Segment Start: DATA SUPPLIED
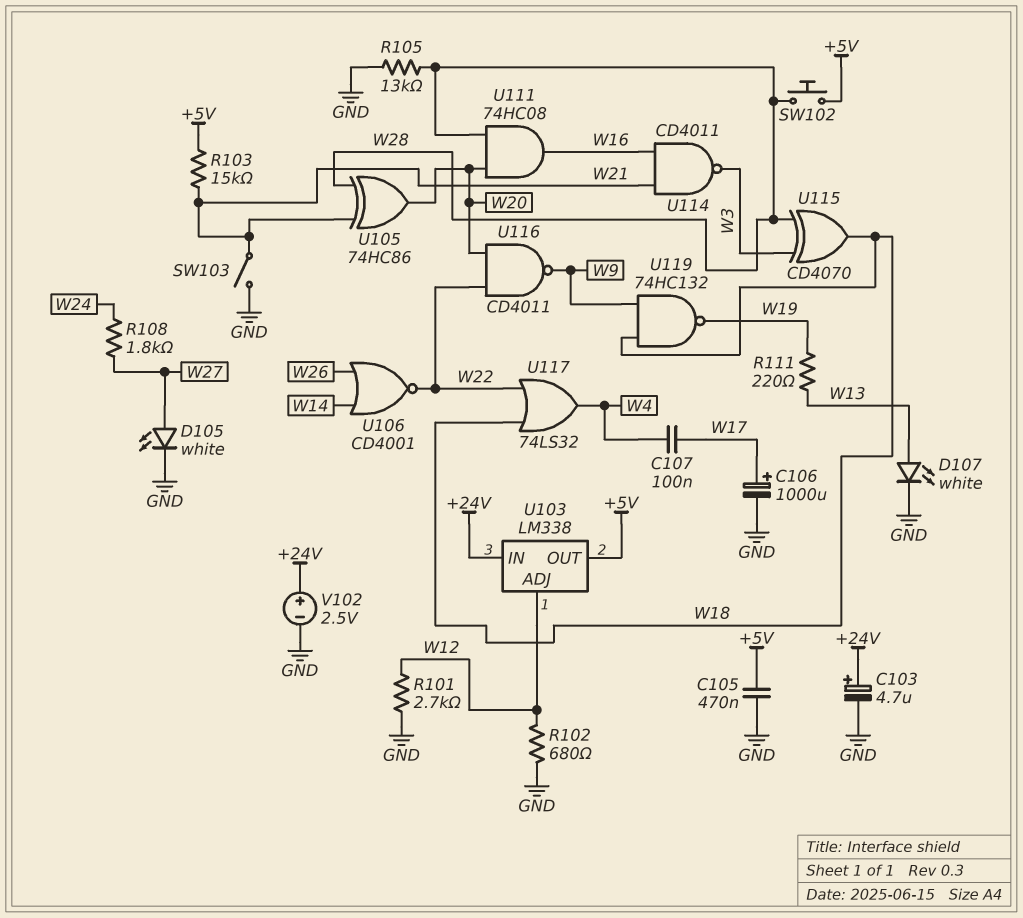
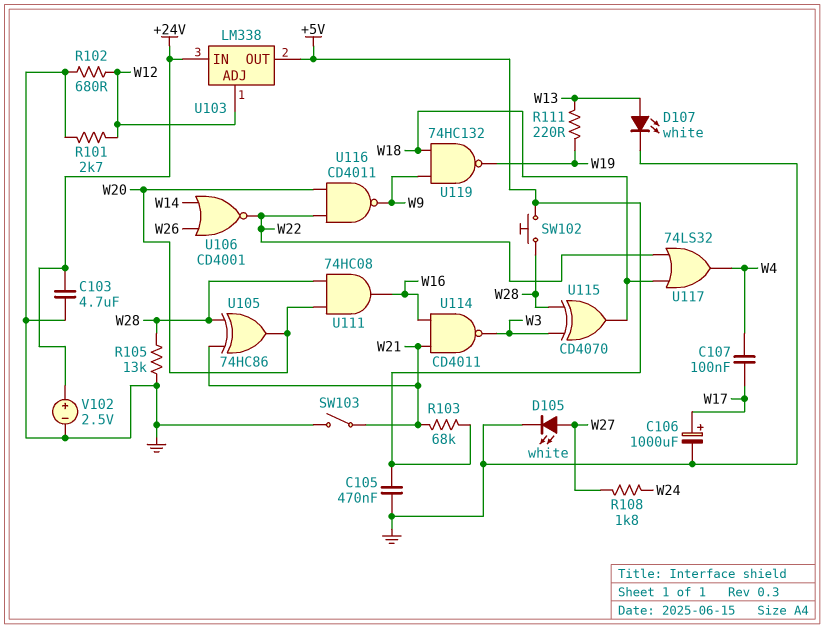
C103: 4.7uF (plus +24V, minus GND) -> 4.7uF (+24V, GND)
R103: 15k (+5V, W21) -> 68k (+5V, W21)

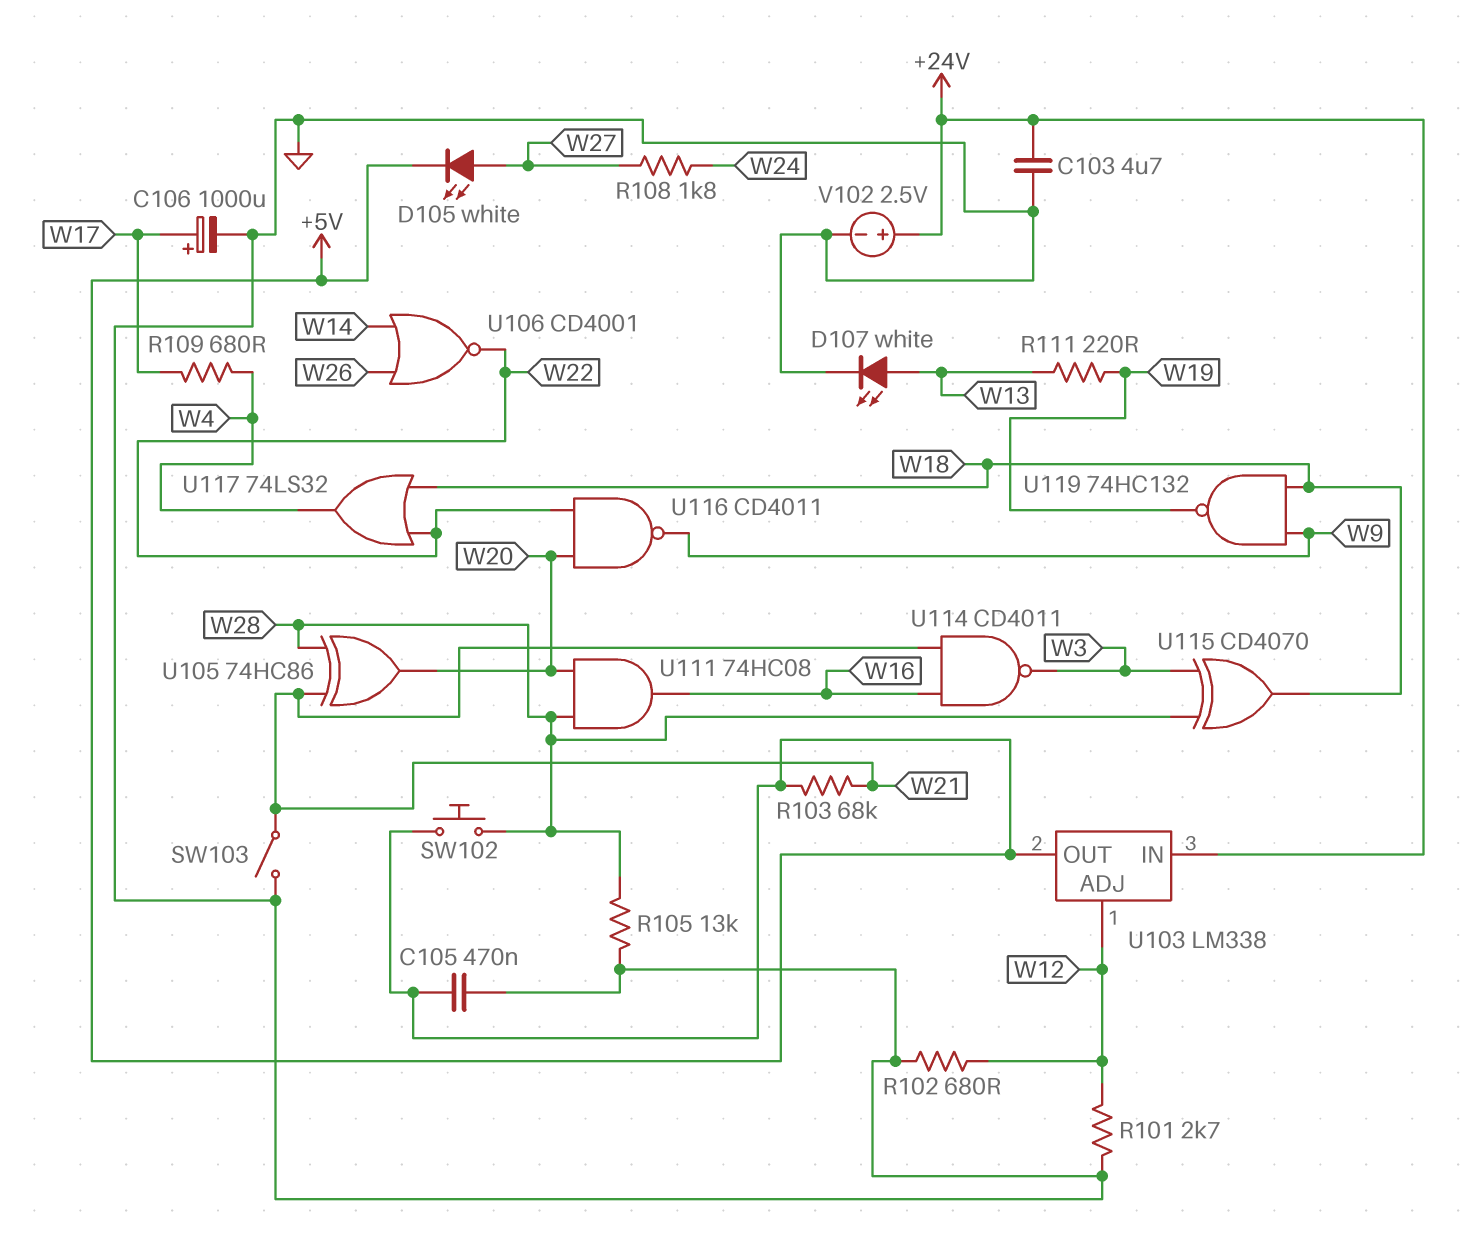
C107: 100nF (W4, W17) -> none
D105: LED white (A W27, K GND) -> LED white (A W27, K +5V)
R109: none -> 680 (W4, W17)

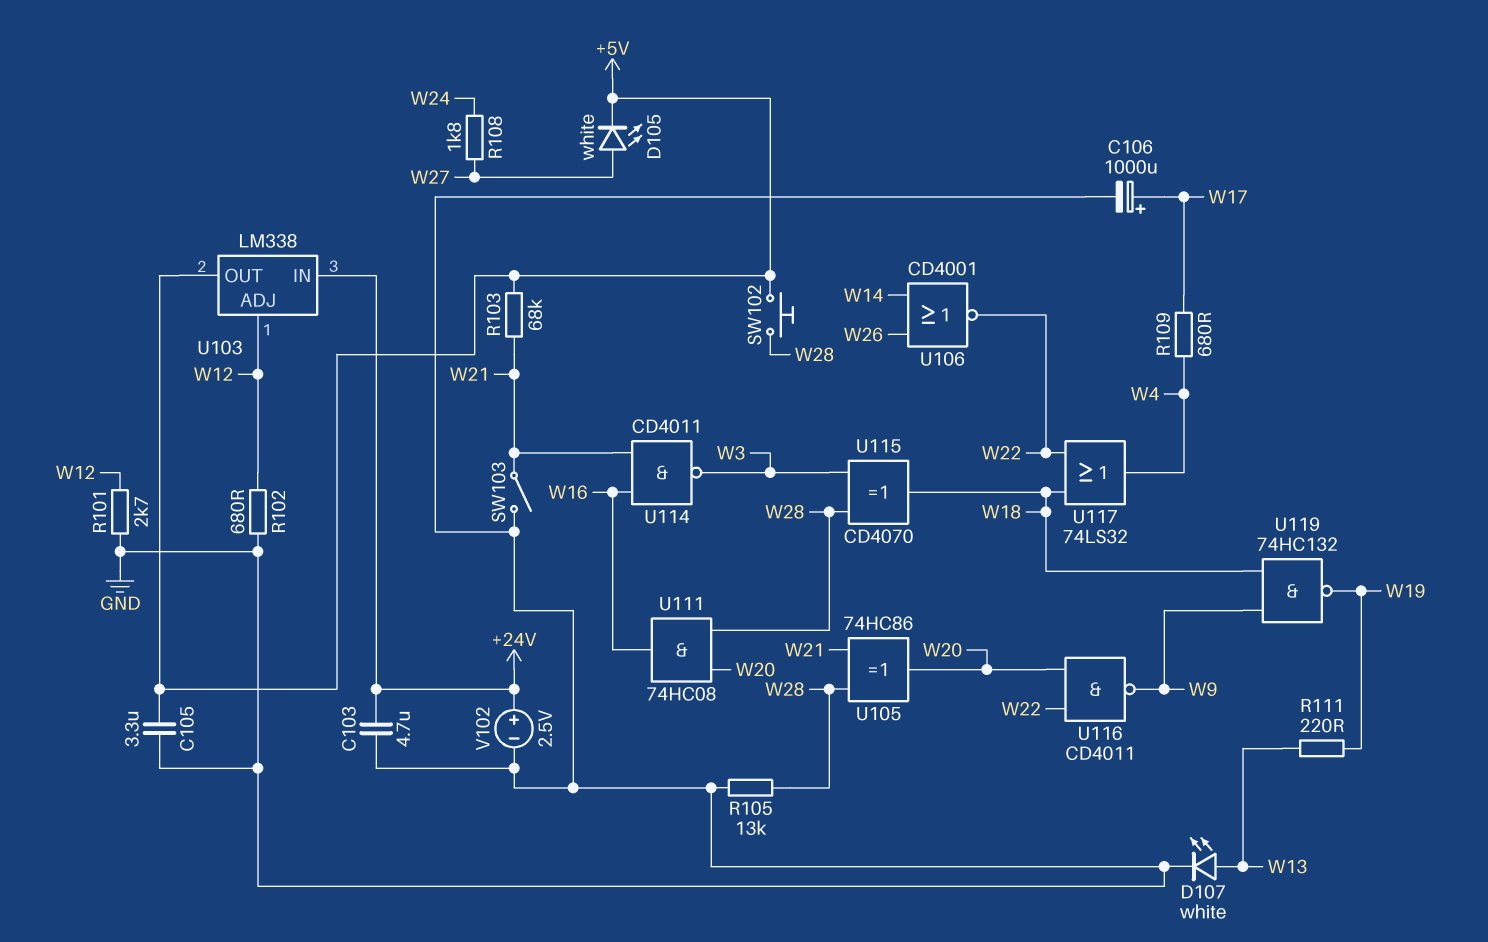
C105: 470nF (+5V, GND) -> 3.3uF (+5V, GND)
Segment End: DATA SUPPLIED
[WHAT YOU NEED TO DO]: Wherever a line in the data above holds the word "none", copy that line.

[OUTPUT FOR THIS EXERCISE]:
C107: 100nF (W4, W17) -> none
R109: none -> 680 (W4, W17)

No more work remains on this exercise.